| DATASET ENTRIES |

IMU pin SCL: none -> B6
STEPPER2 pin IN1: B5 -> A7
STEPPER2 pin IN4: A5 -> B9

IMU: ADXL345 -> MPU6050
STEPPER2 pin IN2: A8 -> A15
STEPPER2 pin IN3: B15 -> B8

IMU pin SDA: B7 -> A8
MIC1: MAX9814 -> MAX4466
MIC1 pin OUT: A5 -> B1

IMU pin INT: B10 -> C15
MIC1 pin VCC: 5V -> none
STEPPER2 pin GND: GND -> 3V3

| WHAT YOU WILL DO |
Write out word for word every line from the one containing "STEPPER2 pin IN2: A8 -> A15" through the last line of the data, and no other line.

| SOLUTION TO THE EXERCISE |
STEPPER2 pin IN2: A8 -> A15
STEPPER2 pin IN3: B15 -> B8

IMU pin SDA: B7 -> A8
MIC1: MAX9814 -> MAX4466
MIC1 pin OUT: A5 -> B1

IMU pin INT: B10 -> C15
MIC1 pin VCC: 5V -> none
STEPPER2 pin GND: GND -> 3V3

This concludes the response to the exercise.